++++ DATA UNDER STUDY ++++
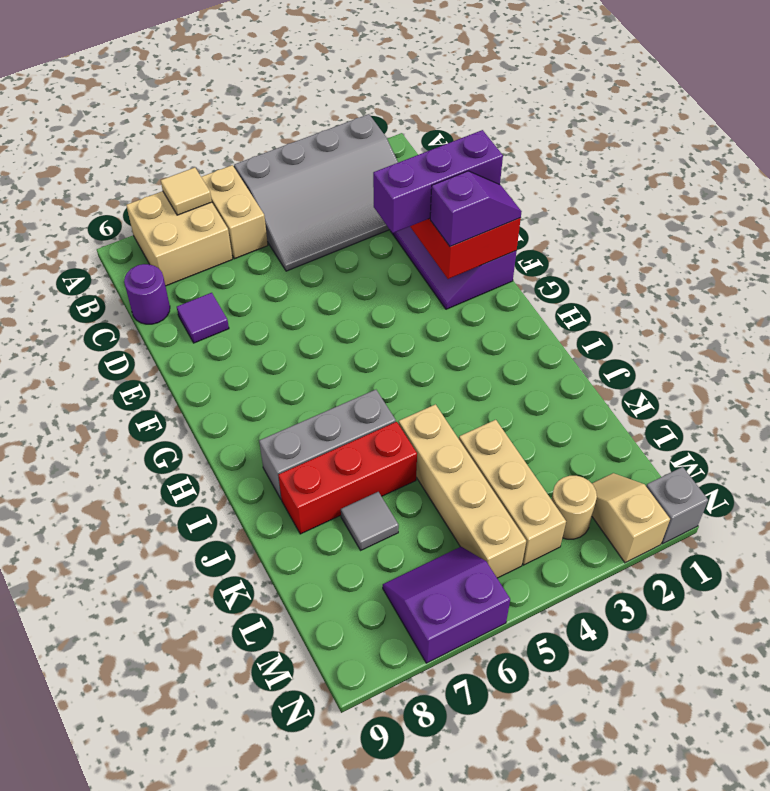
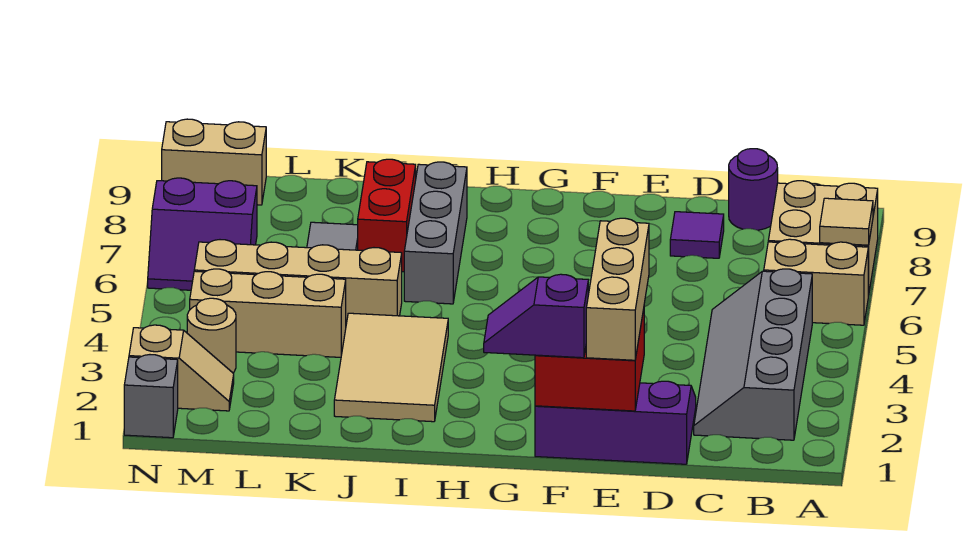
grey 3x4 slope [234,114,398,271] -> grey 2x4 slope [694,269,812,440]
purple 1x3 brick [373,130,503,233] -> tan 1x3 brick [586,218,649,360]
purple 1x2 slope [430,171,522,247] -> purple 1x2 slope turned to [484,274,588,358]
none -> tan 2x3 tile [334,313,448,422]
red 1x3 brick [278,422,417,534] -> red 1x2 brick [358,159,416,272]
purple 2x2 slope [383,547,510,663] -> purple 2x2 slope turned to [148,178,257,290]
none -> tan 1x2 brick [162,119,266,205]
++++
**WHAT THE EXERCISE ASKS**
Please give the number of lines in the data above that include the string "brick", and nothing else.

**OUTPUT FOR THIS EXERCISE**
3